#### Your goal:
Among the entries that follow, how many lines contain the string "zener"? Answer with that number only.
________
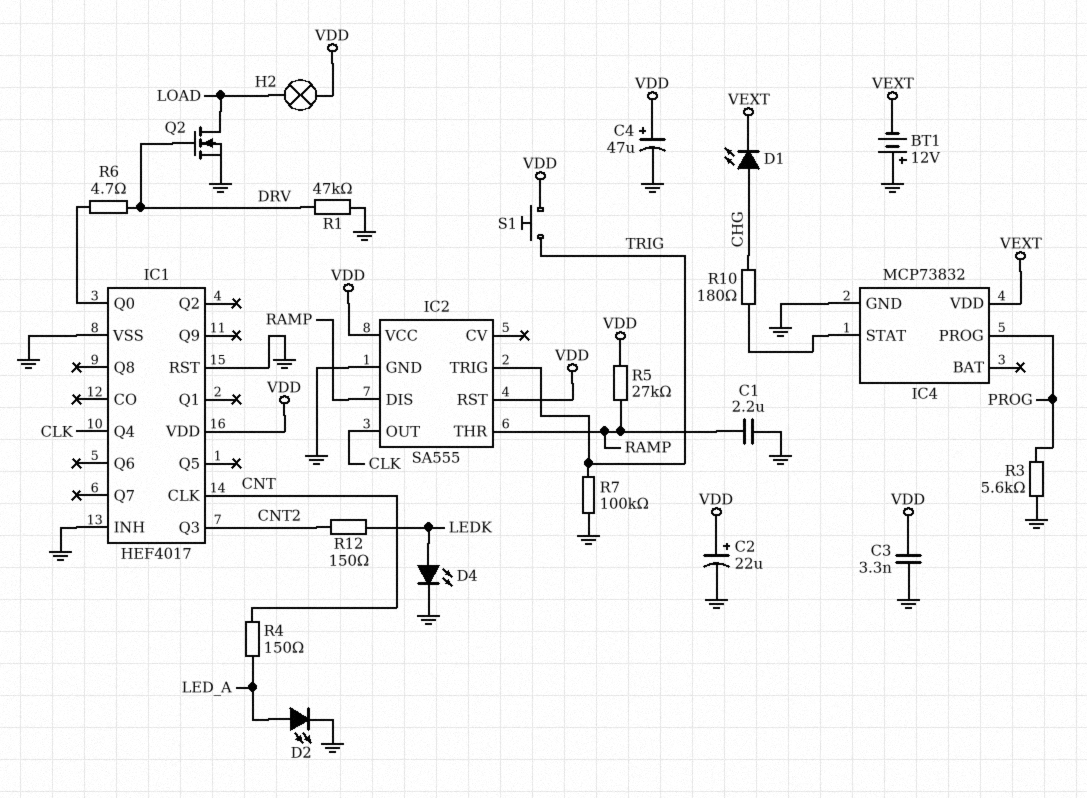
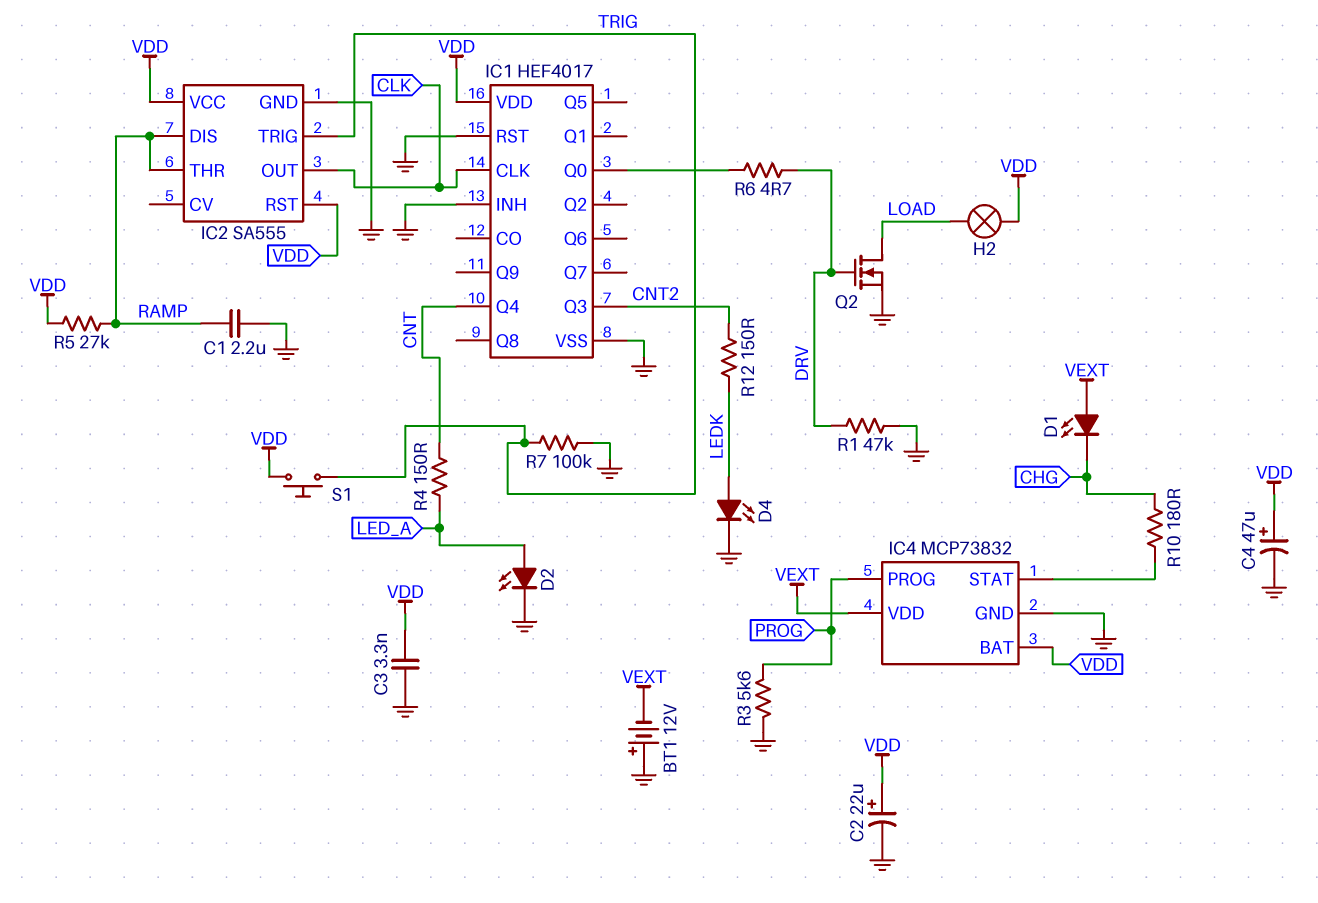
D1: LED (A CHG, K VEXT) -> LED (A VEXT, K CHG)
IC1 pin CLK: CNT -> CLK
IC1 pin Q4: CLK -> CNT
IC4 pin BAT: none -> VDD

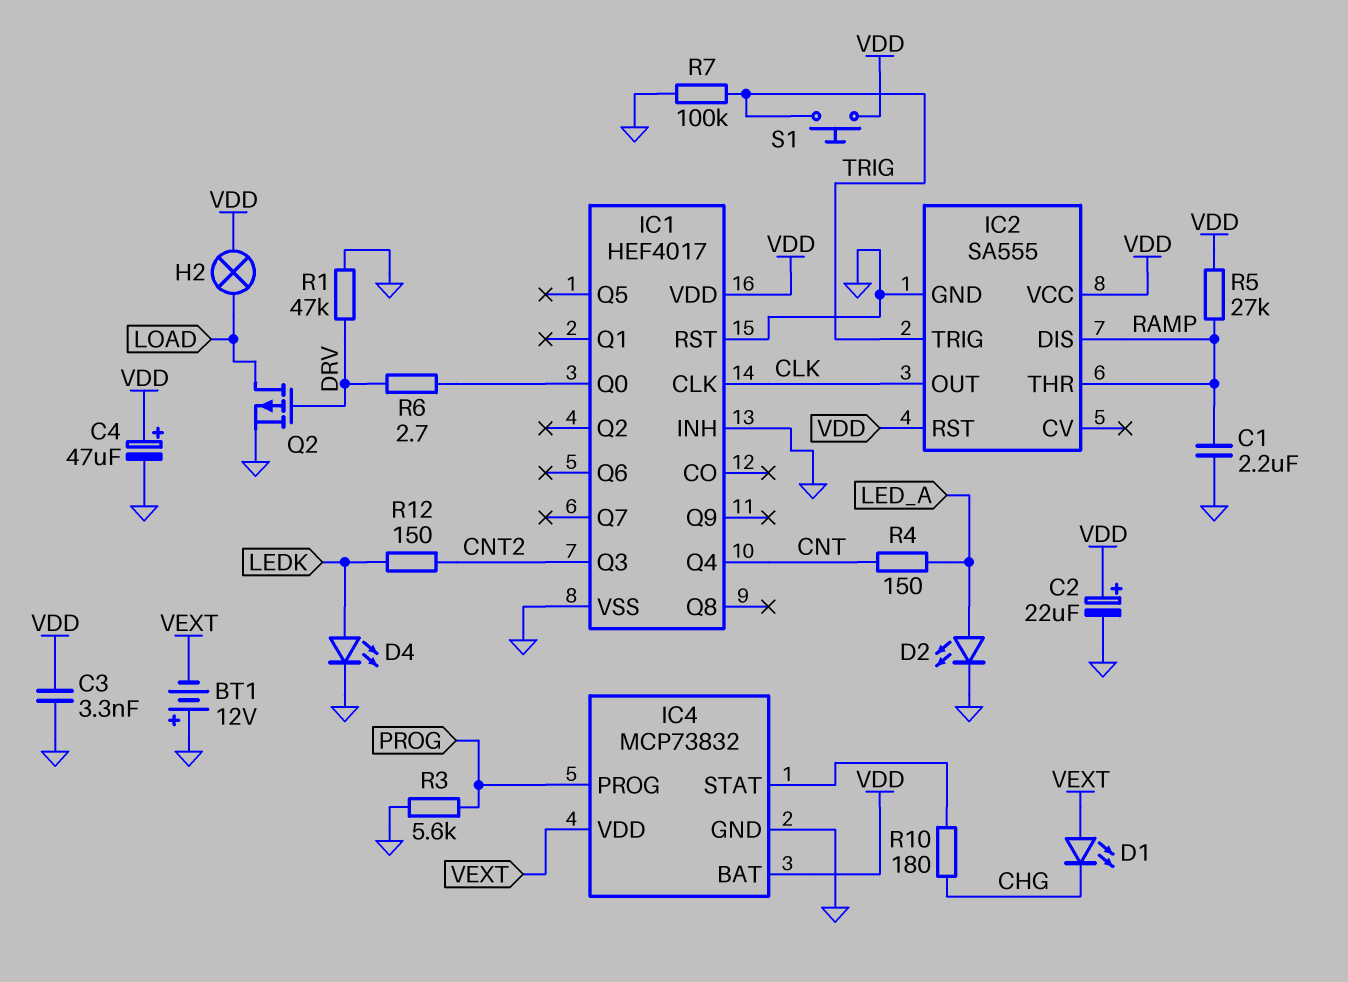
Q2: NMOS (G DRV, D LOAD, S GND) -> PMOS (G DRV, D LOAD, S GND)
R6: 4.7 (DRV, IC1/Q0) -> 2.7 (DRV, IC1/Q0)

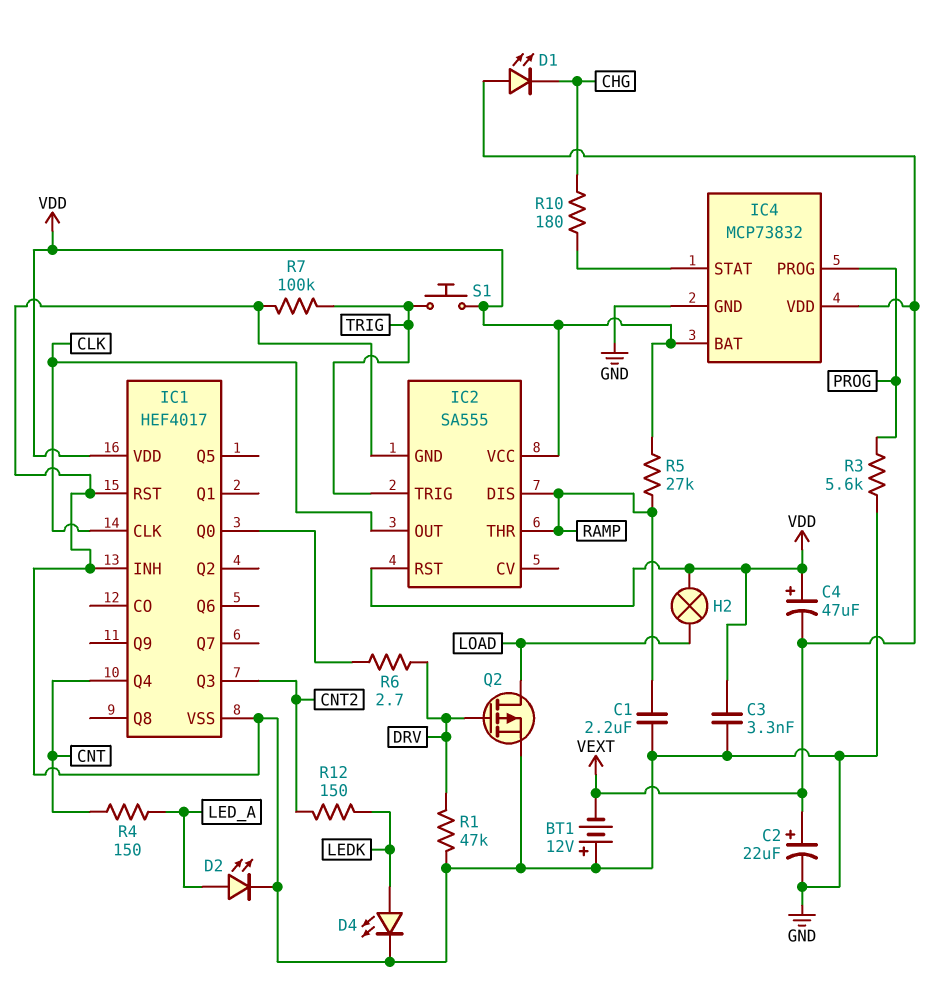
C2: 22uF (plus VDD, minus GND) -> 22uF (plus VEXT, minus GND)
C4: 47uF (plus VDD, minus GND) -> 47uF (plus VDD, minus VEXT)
________
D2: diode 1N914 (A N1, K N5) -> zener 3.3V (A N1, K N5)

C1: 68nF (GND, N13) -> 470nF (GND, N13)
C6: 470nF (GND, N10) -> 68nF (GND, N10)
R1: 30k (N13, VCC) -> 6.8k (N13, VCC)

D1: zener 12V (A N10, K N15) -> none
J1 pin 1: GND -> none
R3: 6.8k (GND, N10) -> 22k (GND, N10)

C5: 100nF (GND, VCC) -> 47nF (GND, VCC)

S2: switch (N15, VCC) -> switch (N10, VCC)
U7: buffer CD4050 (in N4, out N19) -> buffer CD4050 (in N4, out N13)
________
#### Result below:
2